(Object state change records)
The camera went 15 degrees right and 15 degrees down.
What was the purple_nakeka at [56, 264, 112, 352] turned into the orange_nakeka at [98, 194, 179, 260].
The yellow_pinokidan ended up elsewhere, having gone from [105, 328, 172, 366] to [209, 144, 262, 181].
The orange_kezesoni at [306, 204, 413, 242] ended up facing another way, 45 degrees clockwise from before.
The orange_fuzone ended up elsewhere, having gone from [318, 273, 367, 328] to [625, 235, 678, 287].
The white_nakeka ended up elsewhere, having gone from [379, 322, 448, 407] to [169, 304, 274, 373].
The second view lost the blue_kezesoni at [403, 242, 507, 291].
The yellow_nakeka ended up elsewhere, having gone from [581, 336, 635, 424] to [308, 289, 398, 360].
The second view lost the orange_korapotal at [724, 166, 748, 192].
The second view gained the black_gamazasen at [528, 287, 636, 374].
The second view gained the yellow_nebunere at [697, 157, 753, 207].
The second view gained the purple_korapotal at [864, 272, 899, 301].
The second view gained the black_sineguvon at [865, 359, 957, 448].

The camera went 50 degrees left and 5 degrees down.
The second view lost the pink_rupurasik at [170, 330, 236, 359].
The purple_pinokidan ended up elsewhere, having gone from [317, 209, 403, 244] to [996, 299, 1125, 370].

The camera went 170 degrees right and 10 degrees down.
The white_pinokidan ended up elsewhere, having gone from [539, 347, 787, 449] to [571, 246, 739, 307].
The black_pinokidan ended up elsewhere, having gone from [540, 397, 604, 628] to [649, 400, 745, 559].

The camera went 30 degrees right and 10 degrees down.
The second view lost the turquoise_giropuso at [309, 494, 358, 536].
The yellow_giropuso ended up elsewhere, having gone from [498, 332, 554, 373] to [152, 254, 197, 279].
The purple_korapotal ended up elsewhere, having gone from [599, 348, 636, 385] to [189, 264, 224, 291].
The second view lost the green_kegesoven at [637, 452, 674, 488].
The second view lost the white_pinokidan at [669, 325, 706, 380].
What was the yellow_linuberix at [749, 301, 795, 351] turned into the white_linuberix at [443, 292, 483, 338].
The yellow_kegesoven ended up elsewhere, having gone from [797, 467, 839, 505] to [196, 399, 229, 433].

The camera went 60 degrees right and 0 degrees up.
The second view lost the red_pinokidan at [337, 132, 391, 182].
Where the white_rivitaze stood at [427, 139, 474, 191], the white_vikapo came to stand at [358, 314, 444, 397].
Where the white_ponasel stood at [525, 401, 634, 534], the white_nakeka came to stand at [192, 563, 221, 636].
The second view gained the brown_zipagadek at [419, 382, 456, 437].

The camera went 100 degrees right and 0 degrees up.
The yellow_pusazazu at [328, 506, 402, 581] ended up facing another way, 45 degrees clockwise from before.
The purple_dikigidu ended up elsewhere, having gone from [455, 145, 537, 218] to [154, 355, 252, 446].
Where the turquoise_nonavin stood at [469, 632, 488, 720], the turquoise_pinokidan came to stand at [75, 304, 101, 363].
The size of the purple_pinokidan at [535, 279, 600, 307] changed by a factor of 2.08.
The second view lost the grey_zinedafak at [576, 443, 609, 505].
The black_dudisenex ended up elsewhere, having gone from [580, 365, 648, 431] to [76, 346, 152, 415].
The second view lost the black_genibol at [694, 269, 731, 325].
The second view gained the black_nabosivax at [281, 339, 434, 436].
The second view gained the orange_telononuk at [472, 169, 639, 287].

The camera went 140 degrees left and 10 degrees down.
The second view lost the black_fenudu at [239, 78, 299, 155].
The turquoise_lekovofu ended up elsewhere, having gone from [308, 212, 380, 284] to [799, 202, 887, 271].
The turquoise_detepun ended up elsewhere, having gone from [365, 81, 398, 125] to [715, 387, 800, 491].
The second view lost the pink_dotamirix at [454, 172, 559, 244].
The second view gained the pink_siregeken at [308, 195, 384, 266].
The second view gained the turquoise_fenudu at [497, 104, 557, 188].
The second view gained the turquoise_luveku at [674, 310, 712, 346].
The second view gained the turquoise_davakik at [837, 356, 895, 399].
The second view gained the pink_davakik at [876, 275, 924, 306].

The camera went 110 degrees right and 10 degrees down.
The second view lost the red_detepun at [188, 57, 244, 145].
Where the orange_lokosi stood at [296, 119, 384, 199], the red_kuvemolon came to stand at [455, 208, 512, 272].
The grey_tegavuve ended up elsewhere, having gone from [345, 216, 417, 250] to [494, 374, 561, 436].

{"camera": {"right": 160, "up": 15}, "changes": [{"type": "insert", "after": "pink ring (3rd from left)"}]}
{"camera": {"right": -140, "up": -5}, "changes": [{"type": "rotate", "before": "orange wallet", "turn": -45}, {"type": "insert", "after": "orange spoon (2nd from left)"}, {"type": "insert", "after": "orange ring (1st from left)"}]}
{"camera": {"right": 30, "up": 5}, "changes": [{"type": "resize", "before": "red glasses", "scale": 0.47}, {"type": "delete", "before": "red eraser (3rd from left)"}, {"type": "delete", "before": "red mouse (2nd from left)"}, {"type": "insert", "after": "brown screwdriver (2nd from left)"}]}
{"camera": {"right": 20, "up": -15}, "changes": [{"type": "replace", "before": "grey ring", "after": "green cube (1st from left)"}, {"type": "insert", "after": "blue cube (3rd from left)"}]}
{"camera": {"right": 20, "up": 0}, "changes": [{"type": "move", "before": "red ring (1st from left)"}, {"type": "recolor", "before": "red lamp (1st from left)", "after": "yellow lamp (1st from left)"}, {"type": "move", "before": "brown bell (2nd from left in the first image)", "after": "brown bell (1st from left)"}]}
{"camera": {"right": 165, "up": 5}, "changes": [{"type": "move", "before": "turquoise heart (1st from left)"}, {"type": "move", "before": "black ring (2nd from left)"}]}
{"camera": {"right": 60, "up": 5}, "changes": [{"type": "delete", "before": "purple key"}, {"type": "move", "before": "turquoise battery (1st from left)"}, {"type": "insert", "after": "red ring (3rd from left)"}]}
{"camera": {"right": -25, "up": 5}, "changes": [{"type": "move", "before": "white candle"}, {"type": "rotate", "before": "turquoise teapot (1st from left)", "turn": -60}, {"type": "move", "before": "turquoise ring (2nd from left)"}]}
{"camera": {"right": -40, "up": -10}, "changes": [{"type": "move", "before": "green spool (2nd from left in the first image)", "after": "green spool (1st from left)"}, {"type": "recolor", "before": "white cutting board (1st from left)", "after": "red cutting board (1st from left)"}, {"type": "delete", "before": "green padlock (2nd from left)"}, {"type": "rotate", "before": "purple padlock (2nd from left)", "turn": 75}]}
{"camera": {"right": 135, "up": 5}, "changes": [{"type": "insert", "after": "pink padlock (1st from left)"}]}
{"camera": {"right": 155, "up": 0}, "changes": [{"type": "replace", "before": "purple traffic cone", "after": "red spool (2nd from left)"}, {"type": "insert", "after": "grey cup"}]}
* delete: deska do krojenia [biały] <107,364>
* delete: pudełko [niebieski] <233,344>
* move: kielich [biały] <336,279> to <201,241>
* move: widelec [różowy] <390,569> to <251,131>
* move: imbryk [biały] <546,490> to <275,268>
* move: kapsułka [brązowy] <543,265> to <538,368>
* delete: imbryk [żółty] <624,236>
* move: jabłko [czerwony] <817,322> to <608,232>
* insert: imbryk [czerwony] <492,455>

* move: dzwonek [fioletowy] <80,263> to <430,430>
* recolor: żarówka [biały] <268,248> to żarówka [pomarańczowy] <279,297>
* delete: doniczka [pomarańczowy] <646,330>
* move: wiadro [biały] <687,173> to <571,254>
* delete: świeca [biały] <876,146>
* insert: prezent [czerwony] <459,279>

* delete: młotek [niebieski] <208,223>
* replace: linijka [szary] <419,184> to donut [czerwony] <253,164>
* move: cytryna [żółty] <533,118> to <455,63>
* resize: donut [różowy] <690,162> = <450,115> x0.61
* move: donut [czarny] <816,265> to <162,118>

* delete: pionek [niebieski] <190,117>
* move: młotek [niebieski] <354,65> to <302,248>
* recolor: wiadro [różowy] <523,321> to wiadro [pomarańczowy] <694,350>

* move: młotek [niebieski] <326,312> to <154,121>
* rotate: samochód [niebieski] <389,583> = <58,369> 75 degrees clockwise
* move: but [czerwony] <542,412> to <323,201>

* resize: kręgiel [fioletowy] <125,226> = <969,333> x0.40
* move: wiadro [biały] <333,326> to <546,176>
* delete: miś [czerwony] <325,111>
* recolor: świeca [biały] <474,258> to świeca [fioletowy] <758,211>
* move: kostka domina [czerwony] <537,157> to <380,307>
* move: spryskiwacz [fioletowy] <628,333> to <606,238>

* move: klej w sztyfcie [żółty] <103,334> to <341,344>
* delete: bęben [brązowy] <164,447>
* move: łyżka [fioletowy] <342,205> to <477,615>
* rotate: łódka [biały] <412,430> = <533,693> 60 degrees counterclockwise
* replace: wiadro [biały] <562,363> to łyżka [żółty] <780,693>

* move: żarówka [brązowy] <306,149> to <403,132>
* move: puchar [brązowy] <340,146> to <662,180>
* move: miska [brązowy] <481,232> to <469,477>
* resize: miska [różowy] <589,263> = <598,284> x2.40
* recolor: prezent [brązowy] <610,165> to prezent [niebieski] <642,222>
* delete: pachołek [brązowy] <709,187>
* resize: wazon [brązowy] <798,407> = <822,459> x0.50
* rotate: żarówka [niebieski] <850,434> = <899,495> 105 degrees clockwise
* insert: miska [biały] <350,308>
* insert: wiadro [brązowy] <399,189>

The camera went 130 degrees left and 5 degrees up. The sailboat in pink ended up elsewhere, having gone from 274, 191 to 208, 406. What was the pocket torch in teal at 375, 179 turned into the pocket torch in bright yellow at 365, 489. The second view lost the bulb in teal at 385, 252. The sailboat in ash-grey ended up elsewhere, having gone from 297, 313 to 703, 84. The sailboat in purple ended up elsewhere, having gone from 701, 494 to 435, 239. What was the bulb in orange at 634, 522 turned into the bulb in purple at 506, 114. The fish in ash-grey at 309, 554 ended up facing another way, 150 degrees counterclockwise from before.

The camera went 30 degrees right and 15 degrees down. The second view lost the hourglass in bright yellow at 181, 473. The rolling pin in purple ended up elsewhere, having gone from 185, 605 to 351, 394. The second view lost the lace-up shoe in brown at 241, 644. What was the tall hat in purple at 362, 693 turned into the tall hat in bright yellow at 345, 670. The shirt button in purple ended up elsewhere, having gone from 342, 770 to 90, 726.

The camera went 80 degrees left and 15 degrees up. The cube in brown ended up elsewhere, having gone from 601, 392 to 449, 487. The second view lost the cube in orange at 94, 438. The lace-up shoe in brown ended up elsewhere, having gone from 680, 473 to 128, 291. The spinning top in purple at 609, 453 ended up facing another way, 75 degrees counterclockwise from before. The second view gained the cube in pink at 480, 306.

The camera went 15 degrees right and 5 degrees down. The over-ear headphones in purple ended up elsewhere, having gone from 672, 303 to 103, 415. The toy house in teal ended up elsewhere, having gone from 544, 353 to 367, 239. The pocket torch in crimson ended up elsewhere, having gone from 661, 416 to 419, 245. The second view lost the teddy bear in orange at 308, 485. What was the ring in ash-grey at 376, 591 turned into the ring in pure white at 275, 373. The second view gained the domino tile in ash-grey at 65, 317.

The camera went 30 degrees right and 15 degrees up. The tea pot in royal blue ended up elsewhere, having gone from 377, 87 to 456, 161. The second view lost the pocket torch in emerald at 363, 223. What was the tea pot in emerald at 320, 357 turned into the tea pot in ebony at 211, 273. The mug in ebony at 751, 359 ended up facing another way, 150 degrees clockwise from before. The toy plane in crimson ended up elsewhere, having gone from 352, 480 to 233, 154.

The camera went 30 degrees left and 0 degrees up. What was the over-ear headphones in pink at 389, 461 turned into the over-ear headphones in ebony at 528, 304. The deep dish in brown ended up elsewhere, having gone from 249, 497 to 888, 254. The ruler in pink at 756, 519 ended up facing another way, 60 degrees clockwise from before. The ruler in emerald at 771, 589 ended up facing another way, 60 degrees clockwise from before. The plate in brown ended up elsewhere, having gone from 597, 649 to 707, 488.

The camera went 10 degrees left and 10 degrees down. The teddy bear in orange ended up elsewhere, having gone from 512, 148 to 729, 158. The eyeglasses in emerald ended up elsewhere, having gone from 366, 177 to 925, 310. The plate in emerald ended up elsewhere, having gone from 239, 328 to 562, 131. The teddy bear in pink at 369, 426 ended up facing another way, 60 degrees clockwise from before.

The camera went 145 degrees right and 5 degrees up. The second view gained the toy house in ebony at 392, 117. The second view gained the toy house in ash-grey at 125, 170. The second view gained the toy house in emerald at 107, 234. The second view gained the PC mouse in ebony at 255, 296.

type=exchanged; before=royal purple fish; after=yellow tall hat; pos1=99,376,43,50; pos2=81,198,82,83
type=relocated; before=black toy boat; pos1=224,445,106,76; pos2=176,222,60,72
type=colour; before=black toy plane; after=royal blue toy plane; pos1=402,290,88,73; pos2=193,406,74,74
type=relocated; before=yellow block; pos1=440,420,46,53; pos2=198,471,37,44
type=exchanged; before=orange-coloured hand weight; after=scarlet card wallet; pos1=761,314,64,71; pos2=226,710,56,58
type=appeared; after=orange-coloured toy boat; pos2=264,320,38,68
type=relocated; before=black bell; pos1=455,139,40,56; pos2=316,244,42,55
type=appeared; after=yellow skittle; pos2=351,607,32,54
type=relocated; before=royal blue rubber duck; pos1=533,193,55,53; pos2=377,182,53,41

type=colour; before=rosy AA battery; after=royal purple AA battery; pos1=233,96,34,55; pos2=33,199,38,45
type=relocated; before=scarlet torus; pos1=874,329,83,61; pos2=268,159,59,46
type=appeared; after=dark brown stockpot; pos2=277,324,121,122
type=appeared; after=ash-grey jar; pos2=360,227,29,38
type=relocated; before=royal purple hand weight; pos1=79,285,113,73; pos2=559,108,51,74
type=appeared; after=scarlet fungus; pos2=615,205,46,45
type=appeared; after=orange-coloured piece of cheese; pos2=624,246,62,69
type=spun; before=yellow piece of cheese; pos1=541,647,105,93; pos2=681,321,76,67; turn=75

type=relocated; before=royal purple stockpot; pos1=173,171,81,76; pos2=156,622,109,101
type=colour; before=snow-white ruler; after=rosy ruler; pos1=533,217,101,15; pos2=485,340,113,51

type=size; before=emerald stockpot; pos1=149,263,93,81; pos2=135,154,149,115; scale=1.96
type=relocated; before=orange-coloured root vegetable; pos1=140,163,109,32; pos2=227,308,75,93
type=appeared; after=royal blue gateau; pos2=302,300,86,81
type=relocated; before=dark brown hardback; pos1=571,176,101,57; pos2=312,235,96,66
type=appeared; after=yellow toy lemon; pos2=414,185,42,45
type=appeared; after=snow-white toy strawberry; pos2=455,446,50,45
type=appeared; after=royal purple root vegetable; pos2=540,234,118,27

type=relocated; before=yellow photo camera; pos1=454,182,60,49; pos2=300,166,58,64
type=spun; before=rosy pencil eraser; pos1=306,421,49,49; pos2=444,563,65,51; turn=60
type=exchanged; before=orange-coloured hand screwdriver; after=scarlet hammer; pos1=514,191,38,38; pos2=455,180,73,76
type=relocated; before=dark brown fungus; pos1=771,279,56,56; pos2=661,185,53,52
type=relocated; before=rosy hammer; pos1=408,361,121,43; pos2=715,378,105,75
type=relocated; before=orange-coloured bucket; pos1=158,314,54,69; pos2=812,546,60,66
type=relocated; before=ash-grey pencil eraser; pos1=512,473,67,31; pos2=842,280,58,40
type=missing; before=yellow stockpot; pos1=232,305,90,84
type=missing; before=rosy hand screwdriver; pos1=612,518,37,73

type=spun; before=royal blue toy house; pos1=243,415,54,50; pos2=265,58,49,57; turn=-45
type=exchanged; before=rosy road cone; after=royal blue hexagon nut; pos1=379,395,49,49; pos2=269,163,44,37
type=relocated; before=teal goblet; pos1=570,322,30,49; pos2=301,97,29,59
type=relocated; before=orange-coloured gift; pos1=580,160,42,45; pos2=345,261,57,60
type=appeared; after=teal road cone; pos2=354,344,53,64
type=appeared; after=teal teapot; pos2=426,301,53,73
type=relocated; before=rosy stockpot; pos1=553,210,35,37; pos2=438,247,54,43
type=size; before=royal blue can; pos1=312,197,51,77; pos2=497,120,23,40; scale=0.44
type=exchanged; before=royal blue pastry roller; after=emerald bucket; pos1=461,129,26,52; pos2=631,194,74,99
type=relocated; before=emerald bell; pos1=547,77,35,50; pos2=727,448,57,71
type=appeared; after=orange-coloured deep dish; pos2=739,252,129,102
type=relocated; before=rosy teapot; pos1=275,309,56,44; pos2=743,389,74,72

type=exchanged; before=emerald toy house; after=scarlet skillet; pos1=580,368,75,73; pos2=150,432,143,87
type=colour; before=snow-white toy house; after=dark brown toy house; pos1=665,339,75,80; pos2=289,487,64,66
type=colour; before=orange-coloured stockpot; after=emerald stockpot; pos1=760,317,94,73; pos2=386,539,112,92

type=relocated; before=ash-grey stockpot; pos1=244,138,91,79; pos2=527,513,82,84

- TASK BRIEF
Up to and including the line that contains "The second view gained the purple_korapotal", output the records above exactly, beginning with their first line.

- EXERCISE OUTPUT
The camera went 15 degrees right and 15 degrees down.
What was the purple_nakeka at [56, 264, 112, 352] turned into the orange_nakeka at [98, 194, 179, 260].
The yellow_pinokidan ended up elsewhere, having gone from [105, 328, 172, 366] to [209, 144, 262, 181].
The orange_kezesoni at [306, 204, 413, 242] ended up facing another way, 45 degrees clockwise from before.
The orange_fuzone ended up elsewhere, having gone from [318, 273, 367, 328] to [625, 235, 678, 287].
The white_nakeka ended up elsewhere, having gone from [379, 322, 448, 407] to [169, 304, 274, 373].
The second view lost the blue_kezesoni at [403, 242, 507, 291].
The yellow_nakeka ended up elsewhere, having gone from [581, 336, 635, 424] to [308, 289, 398, 360].
The second view lost the orange_korapotal at [724, 166, 748, 192].
The second view gained the black_gamazasen at [528, 287, 636, 374].
The second view gained the yellow_nebunere at [697, 157, 753, 207].
The second view gained the purple_korapotal at [864, 272, 899, 301].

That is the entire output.